──────── MATERIAL SHOWN ────────

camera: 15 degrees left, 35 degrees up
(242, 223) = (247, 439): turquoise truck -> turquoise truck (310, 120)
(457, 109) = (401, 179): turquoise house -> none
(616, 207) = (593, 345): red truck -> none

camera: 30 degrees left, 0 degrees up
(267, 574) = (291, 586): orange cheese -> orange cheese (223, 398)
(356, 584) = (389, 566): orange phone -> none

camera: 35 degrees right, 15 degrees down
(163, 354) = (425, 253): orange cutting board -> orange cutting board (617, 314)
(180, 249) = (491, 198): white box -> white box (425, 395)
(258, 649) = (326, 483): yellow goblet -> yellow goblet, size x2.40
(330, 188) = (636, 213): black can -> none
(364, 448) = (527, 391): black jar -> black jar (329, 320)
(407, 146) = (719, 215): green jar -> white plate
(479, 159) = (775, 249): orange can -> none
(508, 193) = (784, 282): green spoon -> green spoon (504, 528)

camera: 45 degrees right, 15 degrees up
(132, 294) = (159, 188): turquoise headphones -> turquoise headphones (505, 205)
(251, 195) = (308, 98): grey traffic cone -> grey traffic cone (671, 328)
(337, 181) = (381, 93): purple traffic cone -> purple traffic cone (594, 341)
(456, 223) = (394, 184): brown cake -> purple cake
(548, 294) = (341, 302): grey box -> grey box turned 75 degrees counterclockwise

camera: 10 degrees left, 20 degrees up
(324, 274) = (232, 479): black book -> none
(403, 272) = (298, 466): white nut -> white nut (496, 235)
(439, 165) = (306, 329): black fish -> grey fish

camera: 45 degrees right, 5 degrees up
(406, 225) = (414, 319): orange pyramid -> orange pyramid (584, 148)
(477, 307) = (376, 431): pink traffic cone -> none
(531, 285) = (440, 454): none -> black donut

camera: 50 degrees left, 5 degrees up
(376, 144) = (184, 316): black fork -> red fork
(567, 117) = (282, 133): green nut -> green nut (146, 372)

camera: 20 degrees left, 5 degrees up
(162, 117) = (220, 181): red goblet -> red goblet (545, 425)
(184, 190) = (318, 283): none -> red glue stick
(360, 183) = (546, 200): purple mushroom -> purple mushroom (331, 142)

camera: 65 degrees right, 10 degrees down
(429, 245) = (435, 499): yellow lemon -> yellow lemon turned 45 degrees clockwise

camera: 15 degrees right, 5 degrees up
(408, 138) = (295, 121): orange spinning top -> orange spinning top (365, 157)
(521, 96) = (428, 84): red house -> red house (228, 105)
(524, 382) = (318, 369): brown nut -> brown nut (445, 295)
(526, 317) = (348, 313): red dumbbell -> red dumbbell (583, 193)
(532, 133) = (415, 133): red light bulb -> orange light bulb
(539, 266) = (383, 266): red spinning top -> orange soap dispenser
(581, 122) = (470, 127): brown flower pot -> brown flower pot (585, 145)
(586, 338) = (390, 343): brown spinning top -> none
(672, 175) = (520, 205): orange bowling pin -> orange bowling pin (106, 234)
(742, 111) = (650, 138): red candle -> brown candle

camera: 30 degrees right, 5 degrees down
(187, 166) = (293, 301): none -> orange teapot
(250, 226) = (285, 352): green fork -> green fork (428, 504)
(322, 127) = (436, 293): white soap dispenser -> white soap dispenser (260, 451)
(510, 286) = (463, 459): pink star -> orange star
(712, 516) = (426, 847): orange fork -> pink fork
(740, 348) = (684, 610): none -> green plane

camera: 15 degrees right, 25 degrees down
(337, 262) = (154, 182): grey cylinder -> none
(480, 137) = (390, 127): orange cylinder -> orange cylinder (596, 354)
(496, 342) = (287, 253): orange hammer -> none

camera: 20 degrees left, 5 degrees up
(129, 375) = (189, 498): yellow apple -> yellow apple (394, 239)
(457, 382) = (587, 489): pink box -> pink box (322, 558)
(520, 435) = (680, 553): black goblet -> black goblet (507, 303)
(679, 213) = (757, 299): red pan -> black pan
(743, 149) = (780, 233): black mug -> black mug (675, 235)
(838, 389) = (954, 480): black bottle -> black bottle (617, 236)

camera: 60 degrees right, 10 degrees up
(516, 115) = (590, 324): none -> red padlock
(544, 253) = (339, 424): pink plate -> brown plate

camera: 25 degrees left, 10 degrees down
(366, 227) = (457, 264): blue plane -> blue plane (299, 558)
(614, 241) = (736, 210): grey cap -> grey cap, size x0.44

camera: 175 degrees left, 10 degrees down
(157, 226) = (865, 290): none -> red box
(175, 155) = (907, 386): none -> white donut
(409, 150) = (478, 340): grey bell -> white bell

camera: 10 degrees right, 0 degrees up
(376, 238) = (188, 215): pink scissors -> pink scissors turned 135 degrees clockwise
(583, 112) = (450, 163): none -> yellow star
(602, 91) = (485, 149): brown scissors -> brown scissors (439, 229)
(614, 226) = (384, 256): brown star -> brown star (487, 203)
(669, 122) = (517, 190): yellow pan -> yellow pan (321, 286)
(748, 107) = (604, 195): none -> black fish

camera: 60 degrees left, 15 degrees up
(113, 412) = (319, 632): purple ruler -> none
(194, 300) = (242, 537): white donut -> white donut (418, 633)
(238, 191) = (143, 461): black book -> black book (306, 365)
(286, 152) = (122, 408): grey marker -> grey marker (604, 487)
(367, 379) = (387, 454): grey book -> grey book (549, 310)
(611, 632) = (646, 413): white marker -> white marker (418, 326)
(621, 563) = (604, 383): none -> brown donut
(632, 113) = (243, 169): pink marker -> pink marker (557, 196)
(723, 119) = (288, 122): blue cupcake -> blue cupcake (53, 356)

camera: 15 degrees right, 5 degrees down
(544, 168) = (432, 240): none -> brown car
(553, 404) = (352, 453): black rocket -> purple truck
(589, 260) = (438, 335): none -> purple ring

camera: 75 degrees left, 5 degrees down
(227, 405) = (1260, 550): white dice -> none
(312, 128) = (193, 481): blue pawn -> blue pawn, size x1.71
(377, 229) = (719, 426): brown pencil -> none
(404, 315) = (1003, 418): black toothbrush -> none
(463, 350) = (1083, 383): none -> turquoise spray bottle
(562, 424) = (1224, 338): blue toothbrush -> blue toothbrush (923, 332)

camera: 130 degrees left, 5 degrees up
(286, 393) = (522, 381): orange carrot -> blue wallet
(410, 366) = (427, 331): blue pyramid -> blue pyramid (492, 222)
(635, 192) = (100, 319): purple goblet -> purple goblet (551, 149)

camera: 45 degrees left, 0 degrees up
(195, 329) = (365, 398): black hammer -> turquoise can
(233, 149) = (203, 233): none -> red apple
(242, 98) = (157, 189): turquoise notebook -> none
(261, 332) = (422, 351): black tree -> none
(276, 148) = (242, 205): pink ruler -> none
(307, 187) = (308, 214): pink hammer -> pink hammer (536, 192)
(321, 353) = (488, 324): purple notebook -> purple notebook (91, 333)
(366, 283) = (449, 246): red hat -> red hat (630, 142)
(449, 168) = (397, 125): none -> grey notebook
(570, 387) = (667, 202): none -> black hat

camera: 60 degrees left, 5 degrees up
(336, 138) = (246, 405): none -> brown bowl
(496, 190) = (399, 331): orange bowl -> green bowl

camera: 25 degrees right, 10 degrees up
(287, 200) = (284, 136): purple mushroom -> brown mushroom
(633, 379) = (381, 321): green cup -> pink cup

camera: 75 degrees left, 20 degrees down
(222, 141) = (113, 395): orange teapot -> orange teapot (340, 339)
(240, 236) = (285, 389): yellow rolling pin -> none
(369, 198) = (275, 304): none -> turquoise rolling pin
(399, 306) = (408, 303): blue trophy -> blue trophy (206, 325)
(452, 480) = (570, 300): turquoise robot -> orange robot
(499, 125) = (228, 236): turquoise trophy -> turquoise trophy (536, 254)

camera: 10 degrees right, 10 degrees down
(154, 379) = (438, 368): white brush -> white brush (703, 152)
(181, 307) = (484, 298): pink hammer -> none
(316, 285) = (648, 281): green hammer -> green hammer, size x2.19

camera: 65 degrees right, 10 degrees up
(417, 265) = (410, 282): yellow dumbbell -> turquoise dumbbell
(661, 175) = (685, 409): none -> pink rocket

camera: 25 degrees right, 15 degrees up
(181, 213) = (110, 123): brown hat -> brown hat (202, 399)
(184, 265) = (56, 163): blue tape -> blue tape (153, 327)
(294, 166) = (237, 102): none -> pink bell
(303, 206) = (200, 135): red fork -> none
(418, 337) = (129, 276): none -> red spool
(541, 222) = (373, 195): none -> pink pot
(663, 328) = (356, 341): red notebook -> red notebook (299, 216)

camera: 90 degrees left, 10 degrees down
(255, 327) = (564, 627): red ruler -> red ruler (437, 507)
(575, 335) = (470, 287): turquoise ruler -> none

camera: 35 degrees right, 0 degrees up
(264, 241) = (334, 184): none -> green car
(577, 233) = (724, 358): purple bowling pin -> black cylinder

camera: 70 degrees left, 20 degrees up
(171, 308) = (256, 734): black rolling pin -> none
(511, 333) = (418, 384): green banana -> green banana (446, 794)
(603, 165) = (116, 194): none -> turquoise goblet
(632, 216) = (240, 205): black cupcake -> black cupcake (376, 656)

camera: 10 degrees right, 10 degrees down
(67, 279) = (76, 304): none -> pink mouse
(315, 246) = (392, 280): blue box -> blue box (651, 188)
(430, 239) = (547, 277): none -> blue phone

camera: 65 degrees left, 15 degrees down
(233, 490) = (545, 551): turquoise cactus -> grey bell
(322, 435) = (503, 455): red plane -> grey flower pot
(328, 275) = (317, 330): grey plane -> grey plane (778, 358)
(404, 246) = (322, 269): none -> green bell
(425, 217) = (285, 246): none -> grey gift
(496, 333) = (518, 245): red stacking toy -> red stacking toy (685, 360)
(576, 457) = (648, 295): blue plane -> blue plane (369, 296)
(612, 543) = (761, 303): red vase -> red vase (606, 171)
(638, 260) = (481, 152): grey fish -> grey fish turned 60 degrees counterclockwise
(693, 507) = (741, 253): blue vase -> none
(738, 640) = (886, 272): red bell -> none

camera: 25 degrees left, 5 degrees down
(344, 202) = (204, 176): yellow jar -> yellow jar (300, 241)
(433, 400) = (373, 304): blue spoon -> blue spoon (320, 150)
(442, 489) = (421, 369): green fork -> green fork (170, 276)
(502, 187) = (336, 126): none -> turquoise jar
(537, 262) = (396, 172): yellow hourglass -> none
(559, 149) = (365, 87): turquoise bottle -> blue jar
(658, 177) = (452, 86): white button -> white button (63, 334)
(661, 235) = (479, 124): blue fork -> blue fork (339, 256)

────────

Above are the records. Identify each line that contains the word "soap".

RESPONSE BOX -
(539, 266) = (383, 266): red spinning top -> orange soap dispenser
(322, 127) = (436, 293): white soap dispenser -> white soap dispenser (260, 451)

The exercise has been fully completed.